What is being asked
Each line below that contains "grey" should be counted. Give only the total.

-- Data shown follows --

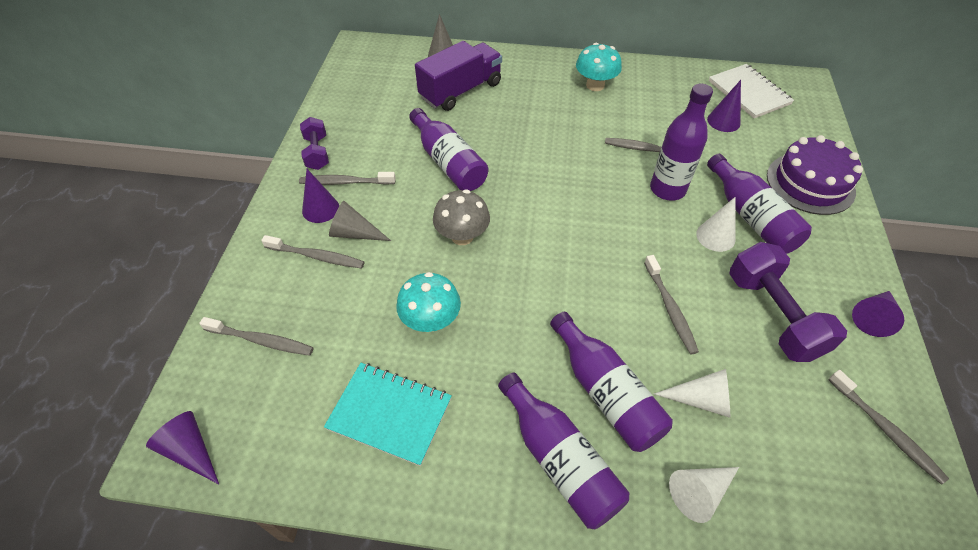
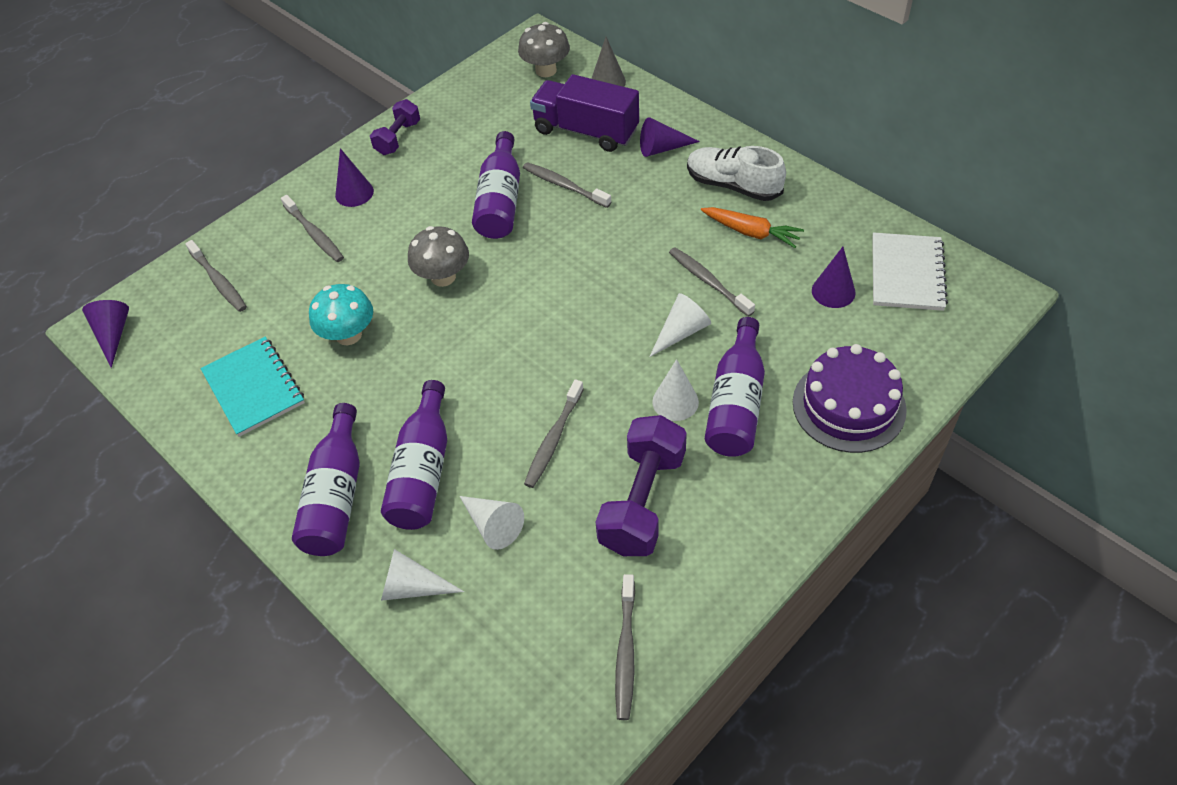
camera: 40 degrees right, 0 degrees up
(345, 182) = (395, 178): grey toothbrush -> grey toothbrush (564, 185)
(354, 233) = (360, 229): grey cone -> none
(388, 63) = (546, 70): none -> grey mushroom
(461, 91) = (586, 131): purple truck -> purple truck turned 150 degrees counterclockwise
(595, 85) = (733, 185): turquoise mushroom -> white shoe
(638, 108) = (751, 232): none -> orange carrot
(667, 189) = (681, 332): purple bottle -> white cone
(873, 317) = (742, 562): purple cone -> purple cone (662, 148)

-- Data shown concluded --

Exercise result
3